Work to complete:
Extract the stretch of lines that starts at the line with "none -> blue bottle [818,243,886,350]" and ends at the last line of the data below. Give it exactly, without pictures.

(Data to use Opens)

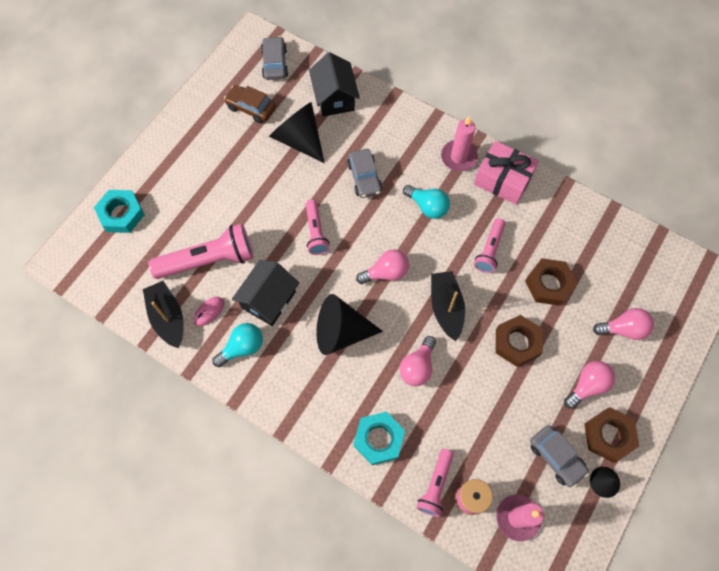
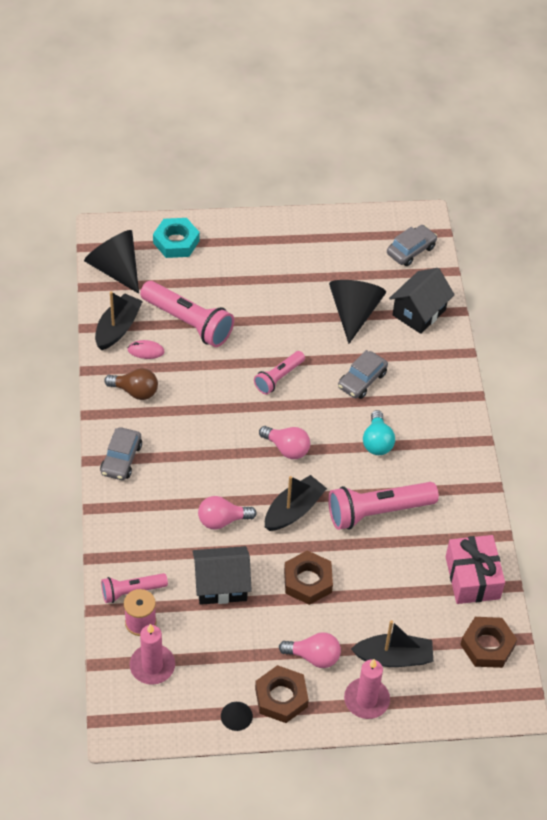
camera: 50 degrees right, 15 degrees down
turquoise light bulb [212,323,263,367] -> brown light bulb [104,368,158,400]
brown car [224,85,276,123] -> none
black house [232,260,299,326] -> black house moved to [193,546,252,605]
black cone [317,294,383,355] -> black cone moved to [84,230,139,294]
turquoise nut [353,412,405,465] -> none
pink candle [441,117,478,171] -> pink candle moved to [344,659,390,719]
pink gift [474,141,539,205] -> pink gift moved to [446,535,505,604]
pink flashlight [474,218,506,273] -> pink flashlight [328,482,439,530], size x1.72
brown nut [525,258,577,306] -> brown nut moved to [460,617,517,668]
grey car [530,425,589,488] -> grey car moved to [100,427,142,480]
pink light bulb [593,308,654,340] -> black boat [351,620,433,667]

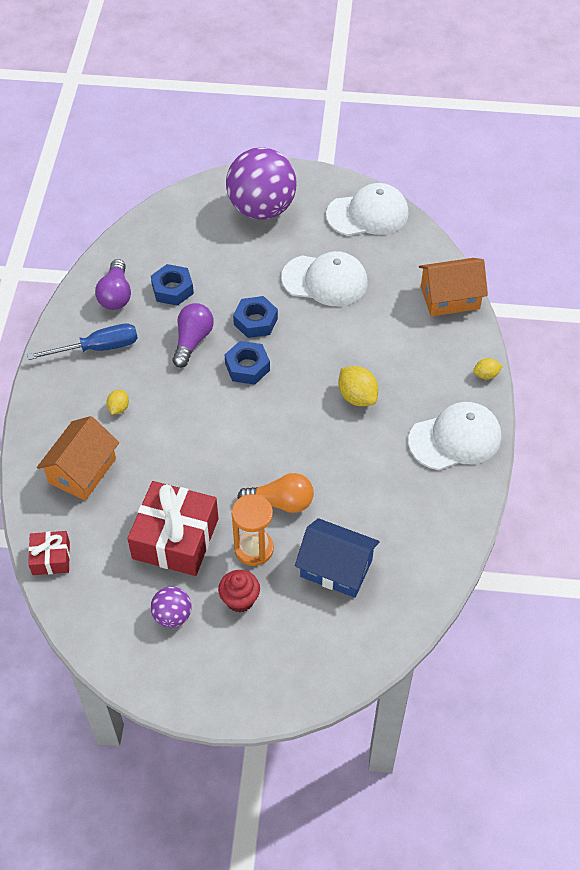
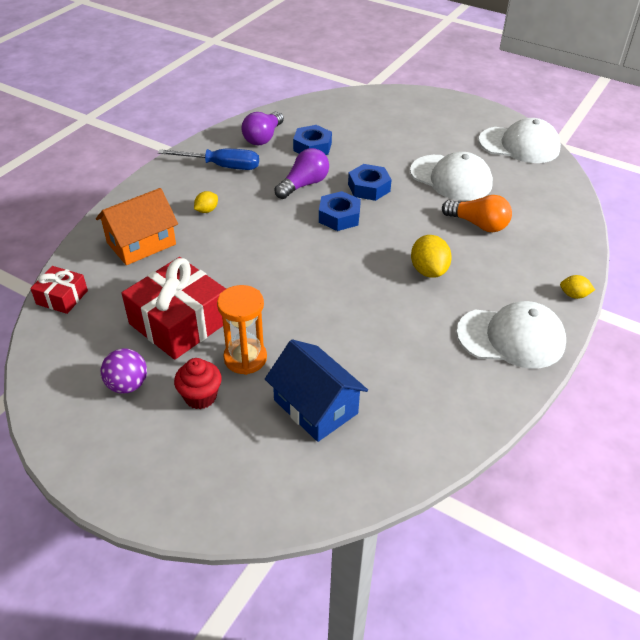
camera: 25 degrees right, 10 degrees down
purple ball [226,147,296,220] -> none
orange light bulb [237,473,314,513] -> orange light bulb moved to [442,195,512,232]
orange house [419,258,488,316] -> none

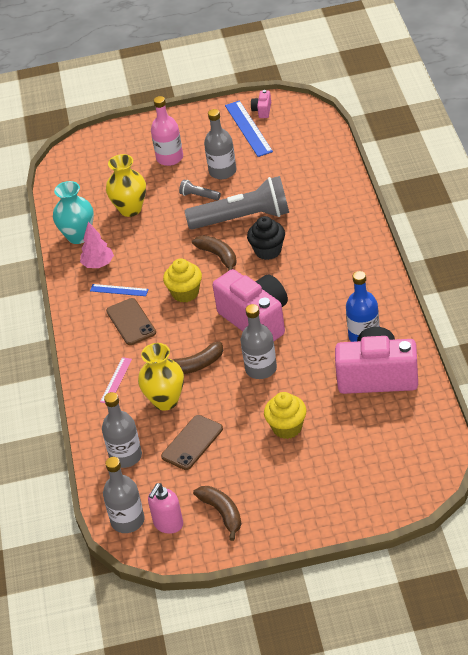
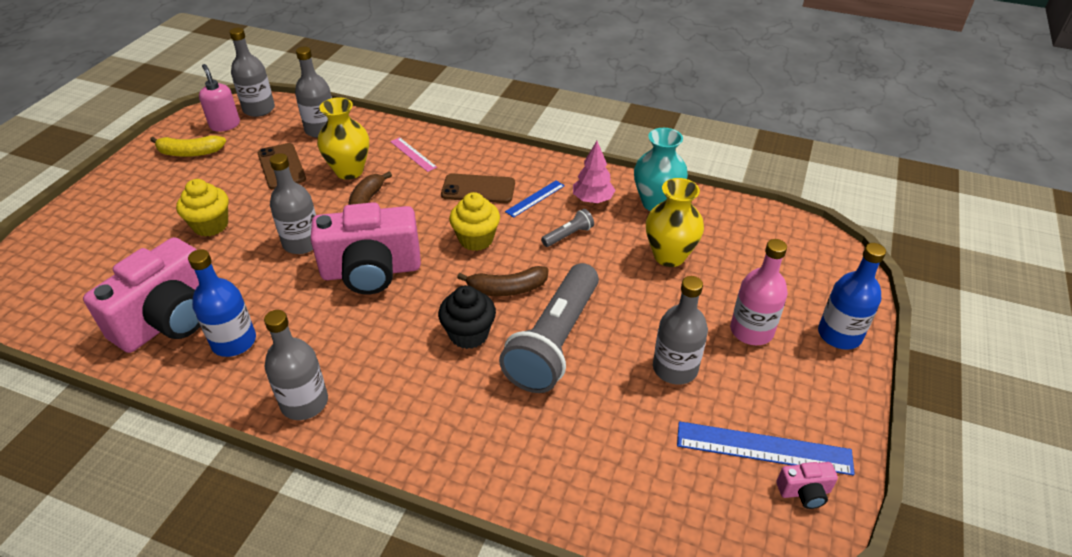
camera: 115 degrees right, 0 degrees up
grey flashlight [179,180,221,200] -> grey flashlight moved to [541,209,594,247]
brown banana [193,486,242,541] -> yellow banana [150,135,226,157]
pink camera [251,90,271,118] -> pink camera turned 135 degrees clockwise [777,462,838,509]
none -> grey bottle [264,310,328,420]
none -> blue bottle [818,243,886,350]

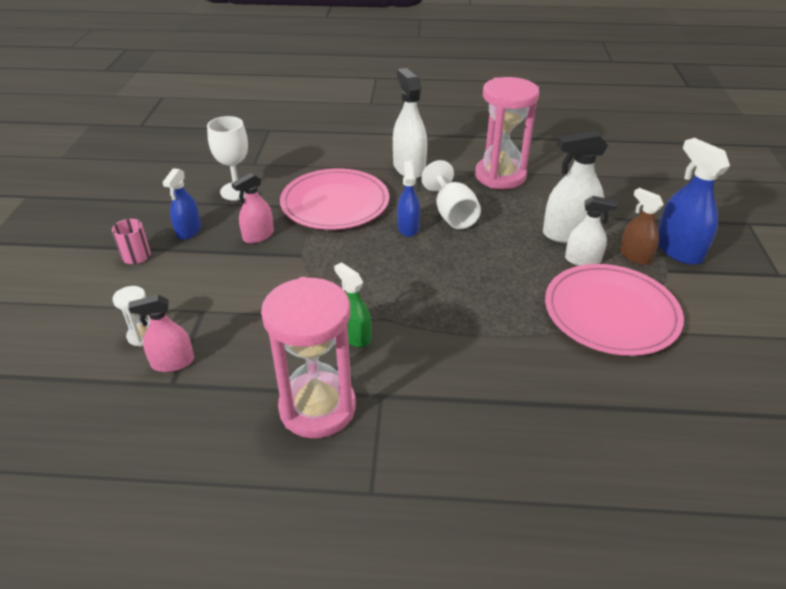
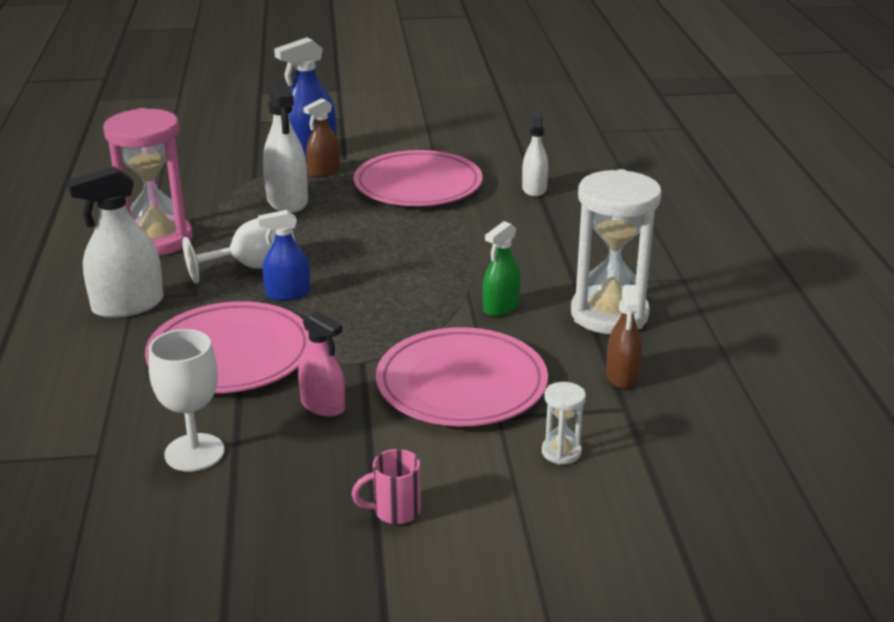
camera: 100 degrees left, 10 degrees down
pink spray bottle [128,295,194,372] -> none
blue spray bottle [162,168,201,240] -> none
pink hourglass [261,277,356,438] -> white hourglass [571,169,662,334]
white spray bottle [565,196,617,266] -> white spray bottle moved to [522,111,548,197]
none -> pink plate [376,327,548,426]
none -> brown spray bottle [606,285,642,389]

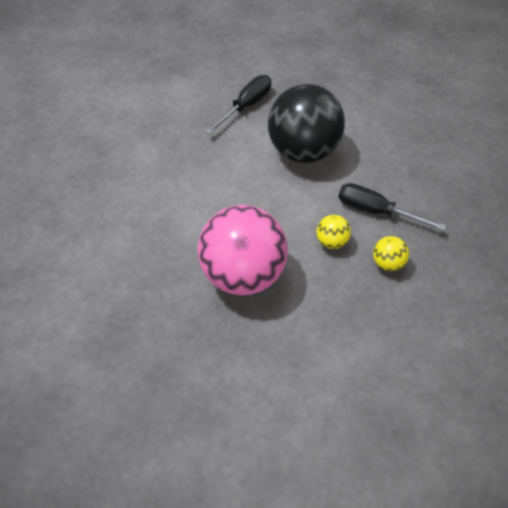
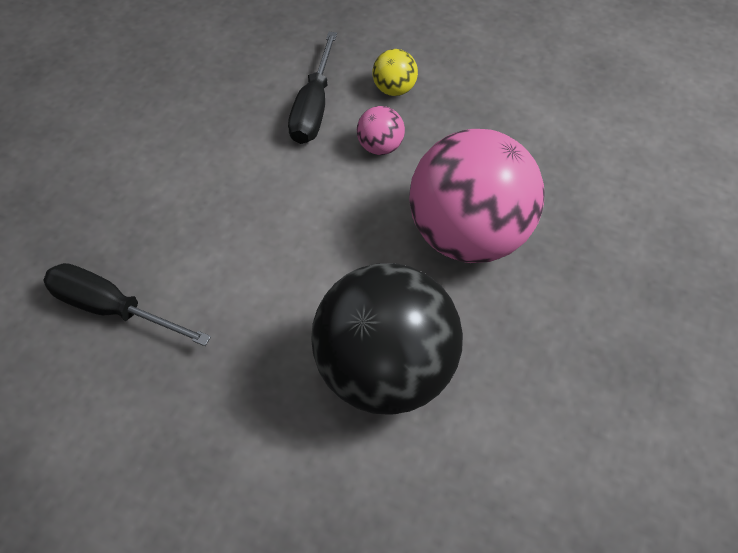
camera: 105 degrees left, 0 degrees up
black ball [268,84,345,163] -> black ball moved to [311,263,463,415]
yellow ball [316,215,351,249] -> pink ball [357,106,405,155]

(Data to use Closes)

Task answer:
none -> blue bottle [818,243,886,350]

camera: 100 degrees left, 10 degrees down
pink spray bottle [128,295,194,372] -> none
blue spray bottle [162,168,201,240] -> none
pink hourglass [261,277,356,438] -> white hourglass [571,169,662,334]
white spray bottle [565,196,617,266] -> white spray bottle moved to [522,111,548,197]
none -> pink plate [376,327,548,426]
none -> brown spray bottle [606,285,642,389]

camera: 105 degrees left, 0 degrees up
black ball [268,84,345,163] -> black ball moved to [311,263,463,415]
yellow ball [316,215,351,249] -> pink ball [357,106,405,155]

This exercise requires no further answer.